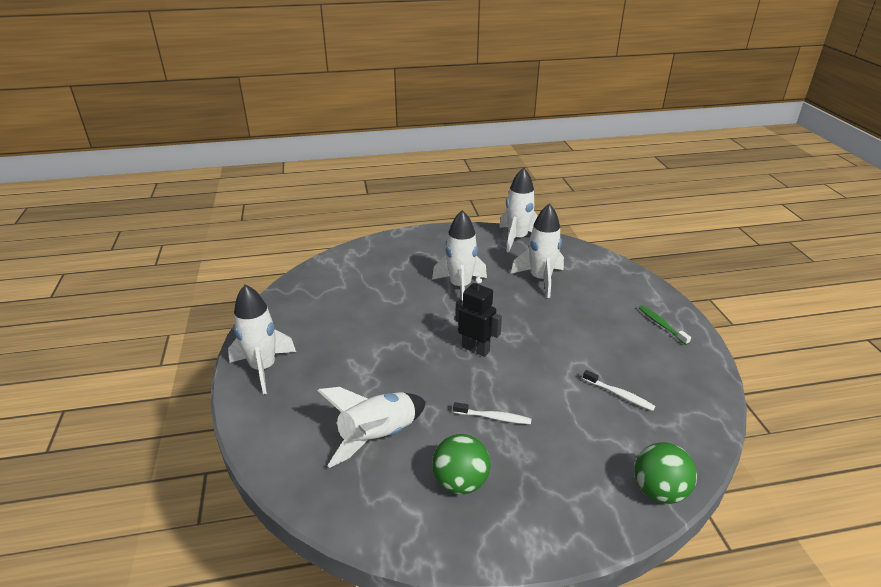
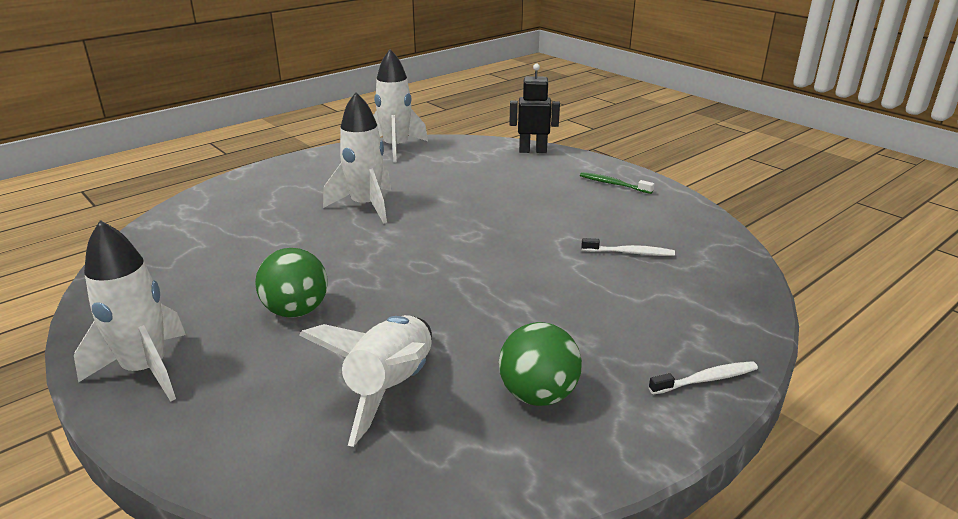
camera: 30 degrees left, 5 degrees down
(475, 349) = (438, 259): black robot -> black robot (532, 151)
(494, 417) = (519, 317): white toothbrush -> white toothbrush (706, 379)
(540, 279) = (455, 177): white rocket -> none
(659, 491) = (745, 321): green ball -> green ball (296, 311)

---+---

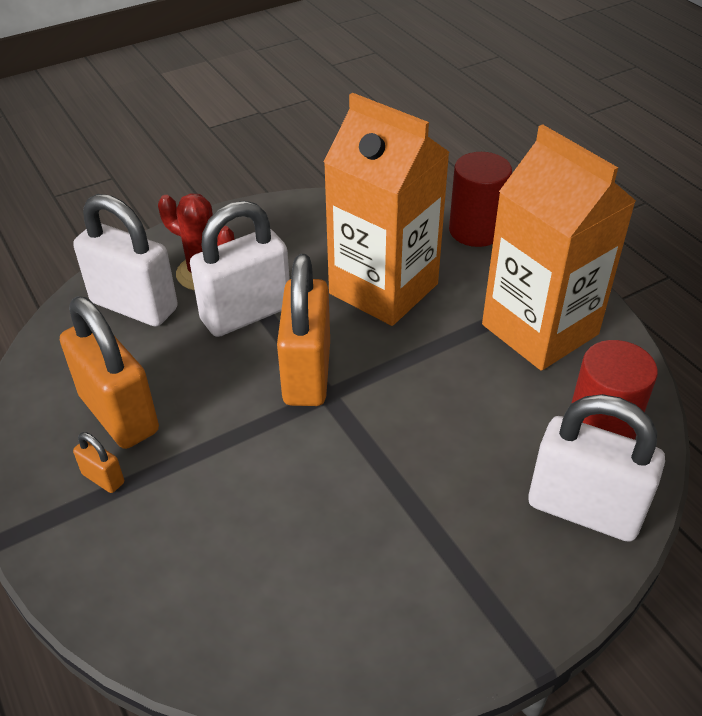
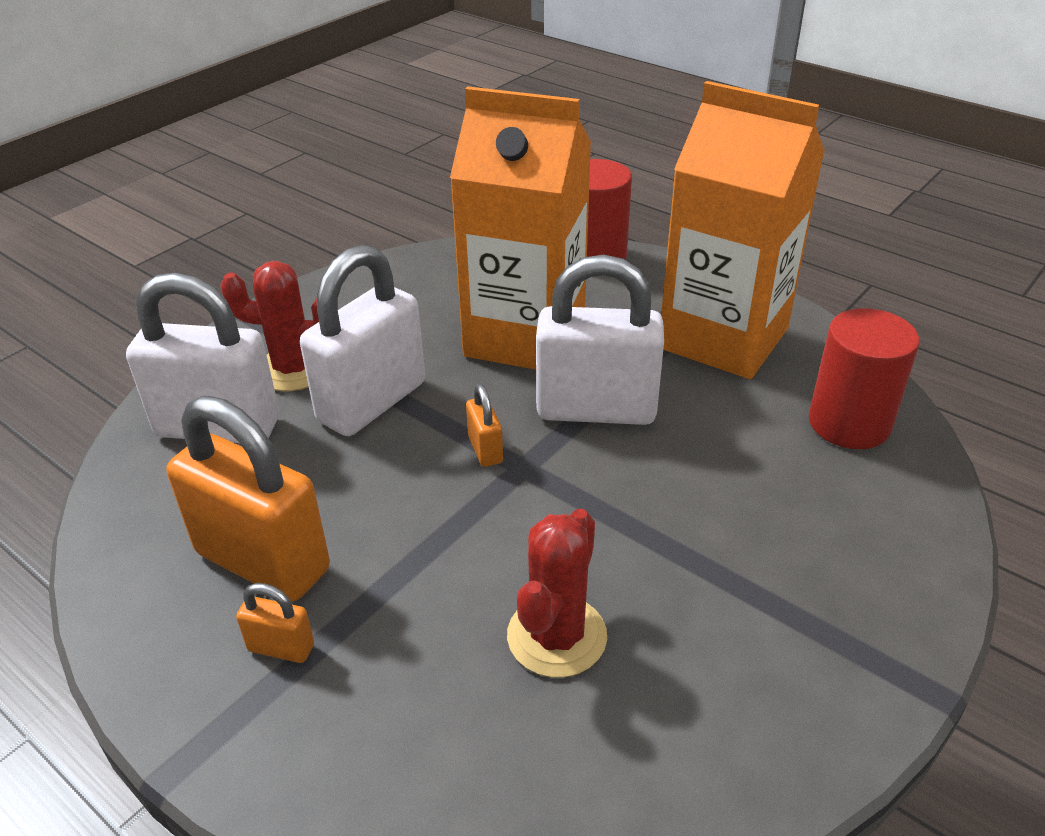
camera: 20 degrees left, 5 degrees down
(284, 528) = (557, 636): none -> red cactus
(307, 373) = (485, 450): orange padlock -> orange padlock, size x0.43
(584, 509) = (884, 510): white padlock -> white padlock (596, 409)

---+---

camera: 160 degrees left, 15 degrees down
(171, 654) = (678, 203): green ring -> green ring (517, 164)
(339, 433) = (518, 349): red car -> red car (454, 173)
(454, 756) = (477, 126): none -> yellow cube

---+---

ACTIVITY — Please give an exact copy of the entries above, from the line with "camera: 30 degrees left, 5 degrees down" down to the line with "(659, 491) = (745, 321): green", inclusive, and nothing else.

SOLUTION TO THIS TASK —
camera: 30 degrees left, 5 degrees down
(475, 349) = (438, 259): black robot -> black robot (532, 151)
(494, 417) = (519, 317): white toothbrush -> white toothbrush (706, 379)
(540, 279) = (455, 177): white rocket -> none
(659, 491) = (745, 321): green ball -> green ball (296, 311)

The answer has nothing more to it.